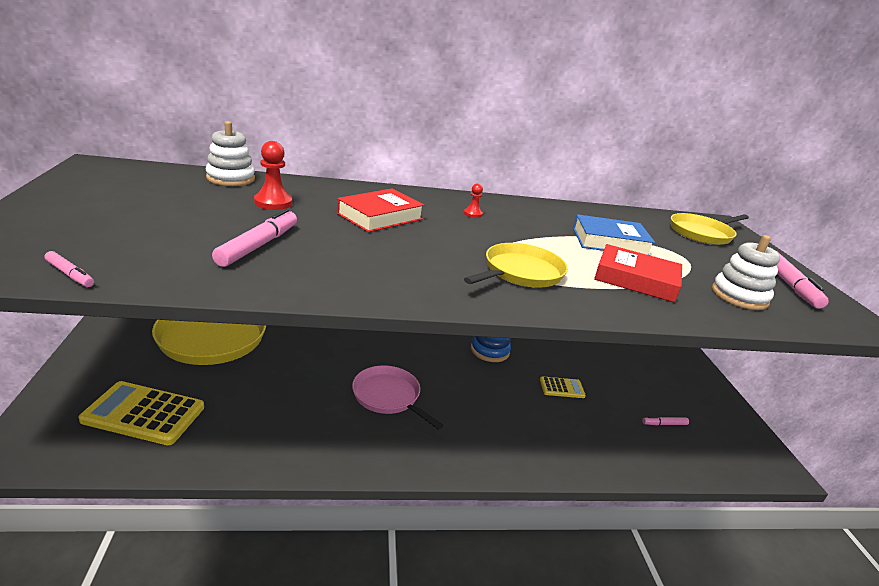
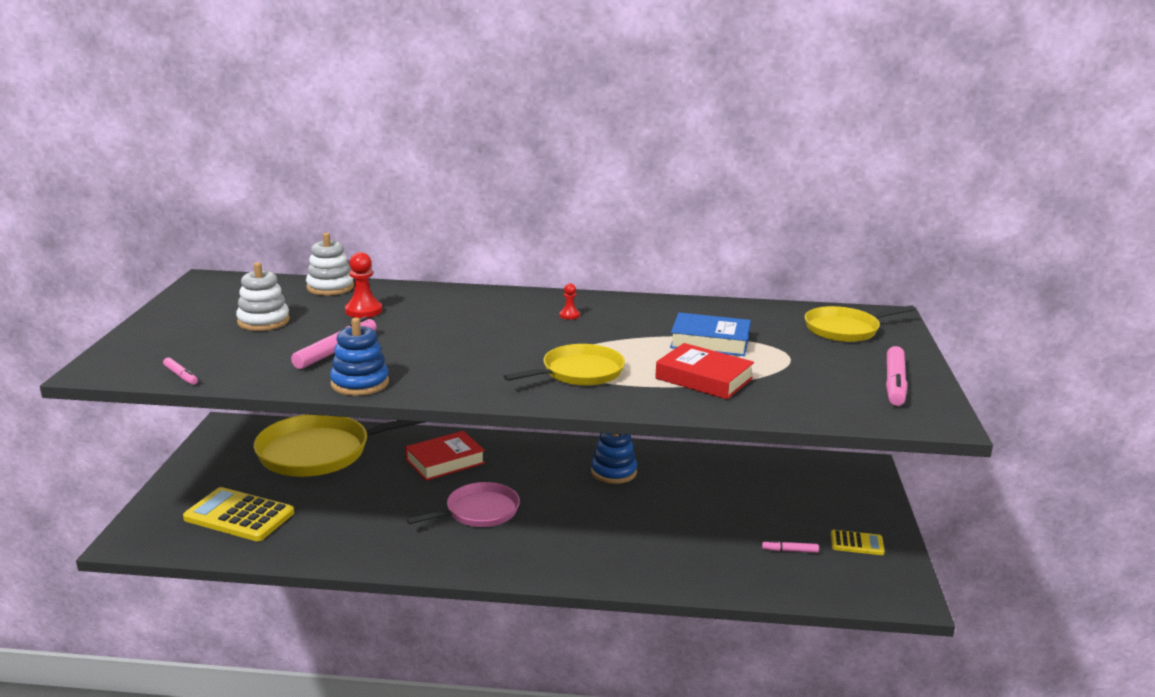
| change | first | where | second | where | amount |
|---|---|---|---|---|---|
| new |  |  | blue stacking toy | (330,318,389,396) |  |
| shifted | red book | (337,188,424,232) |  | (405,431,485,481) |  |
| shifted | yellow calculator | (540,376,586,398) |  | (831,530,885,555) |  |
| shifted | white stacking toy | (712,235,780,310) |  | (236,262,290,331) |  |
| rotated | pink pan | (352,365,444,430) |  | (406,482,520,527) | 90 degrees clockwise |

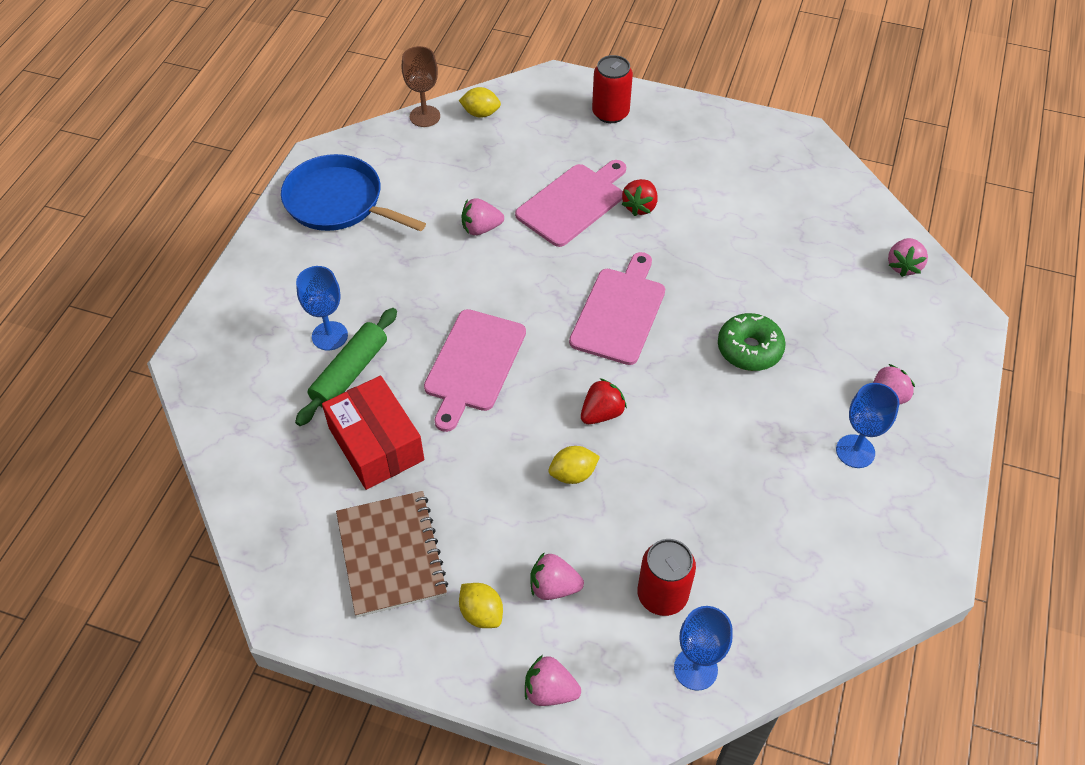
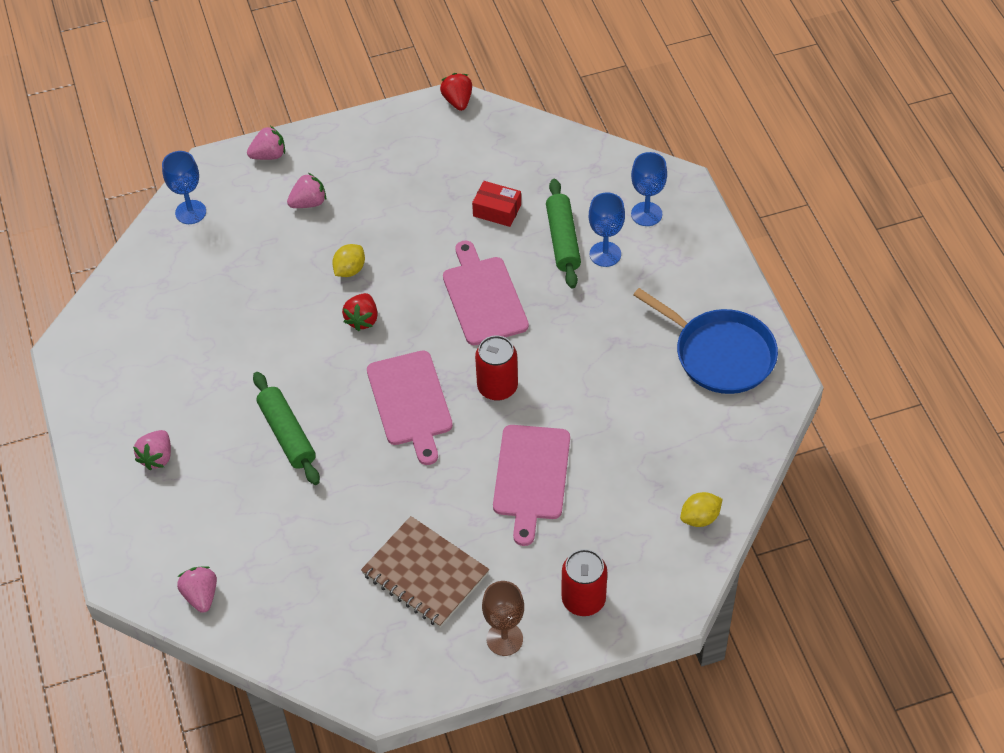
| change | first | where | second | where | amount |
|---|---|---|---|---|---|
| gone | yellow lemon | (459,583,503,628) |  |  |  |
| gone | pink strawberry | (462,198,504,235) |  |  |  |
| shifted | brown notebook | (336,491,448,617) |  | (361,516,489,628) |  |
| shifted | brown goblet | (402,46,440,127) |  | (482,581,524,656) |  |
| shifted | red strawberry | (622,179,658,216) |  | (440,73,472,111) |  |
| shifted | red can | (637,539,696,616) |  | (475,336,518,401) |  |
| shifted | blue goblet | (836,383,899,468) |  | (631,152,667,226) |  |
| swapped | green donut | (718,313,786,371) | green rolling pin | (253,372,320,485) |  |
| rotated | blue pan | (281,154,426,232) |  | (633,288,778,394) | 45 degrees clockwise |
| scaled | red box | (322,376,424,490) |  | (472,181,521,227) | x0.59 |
• • •
*Exercise objective*. From the records above, repeat exactly the lines from the one with "blue stacking toy" through the one with "shifted | white", both included.

*Solution to the exercise*.
| new |  |  | blue stacking toy | (330,318,389,396) |  |
| shifted | red book | (337,188,424,232) |  | (405,431,485,481) |  |
| shifted | yellow calculator | (540,376,586,398) |  | (831,530,885,555) |  |
| shifted | white stacking toy | (712,235,780,310) |  | (236,262,290,331) |  |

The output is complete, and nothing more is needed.